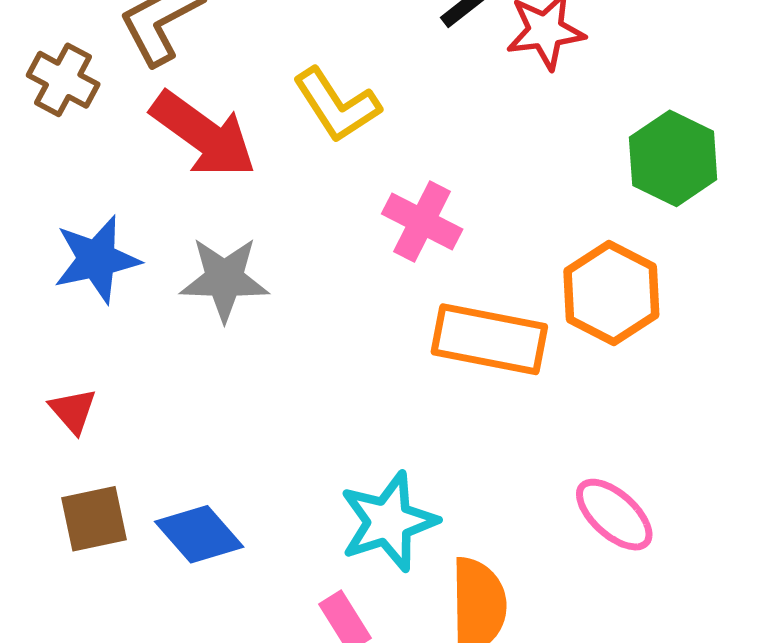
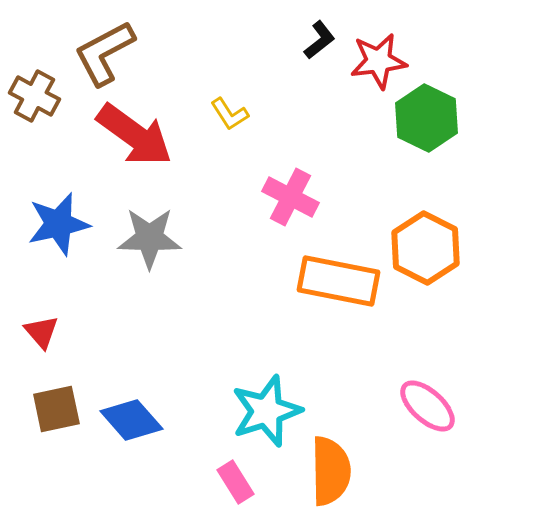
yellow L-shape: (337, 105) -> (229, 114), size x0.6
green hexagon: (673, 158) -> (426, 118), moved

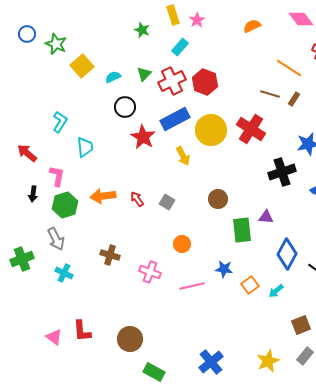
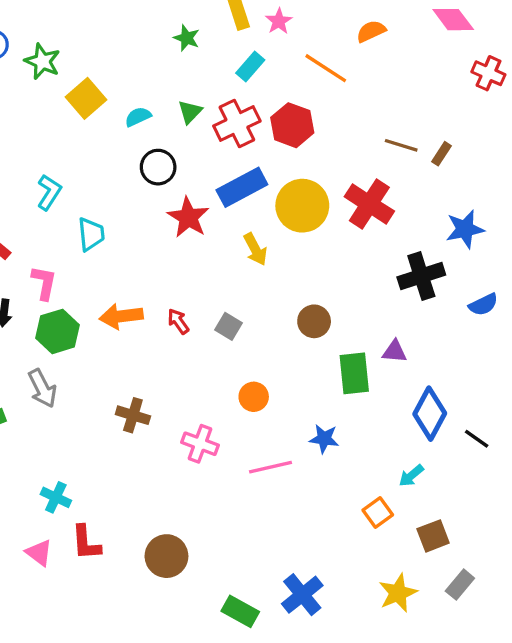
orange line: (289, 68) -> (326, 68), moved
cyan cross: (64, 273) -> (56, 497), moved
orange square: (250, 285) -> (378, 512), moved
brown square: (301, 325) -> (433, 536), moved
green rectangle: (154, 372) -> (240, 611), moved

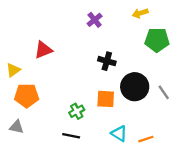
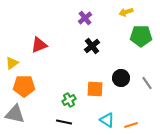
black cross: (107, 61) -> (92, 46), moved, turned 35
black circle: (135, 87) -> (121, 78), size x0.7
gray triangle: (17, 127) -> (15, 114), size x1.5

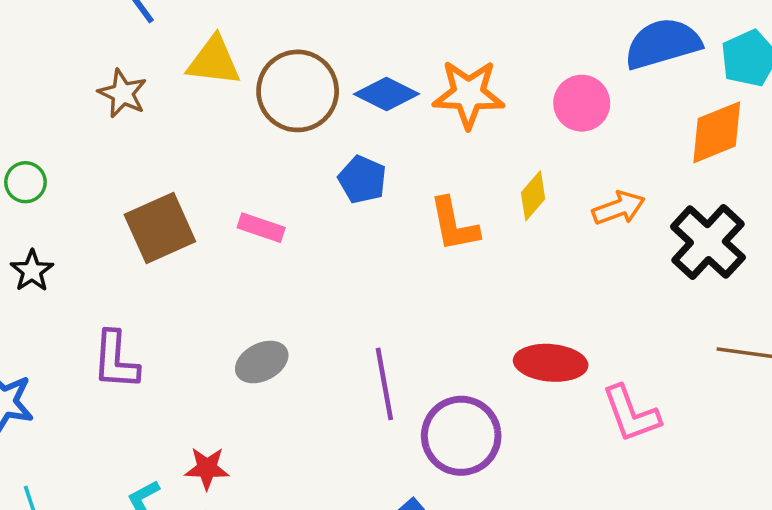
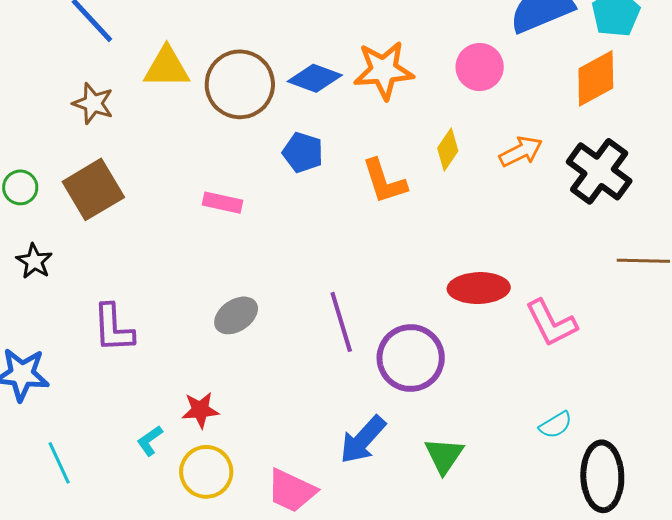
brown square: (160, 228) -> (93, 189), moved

# Your goal
Please write out, exactly, every line from the line with "green hexagon: (673, 158)" through the final line of the data above, leaving out pictures.

# Written response
green hexagon: (673, 158) -> (426, 118), moved

orange line: (289, 68) -> (326, 68), moved
cyan cross: (64, 273) -> (56, 497), moved
orange square: (250, 285) -> (378, 512), moved
brown square: (301, 325) -> (433, 536), moved
green rectangle: (154, 372) -> (240, 611), moved

black cross: (107, 61) -> (92, 46), moved, turned 35
black circle: (135, 87) -> (121, 78), size x0.7
gray triangle: (17, 127) -> (15, 114), size x1.5

brown square: (160, 228) -> (93, 189), moved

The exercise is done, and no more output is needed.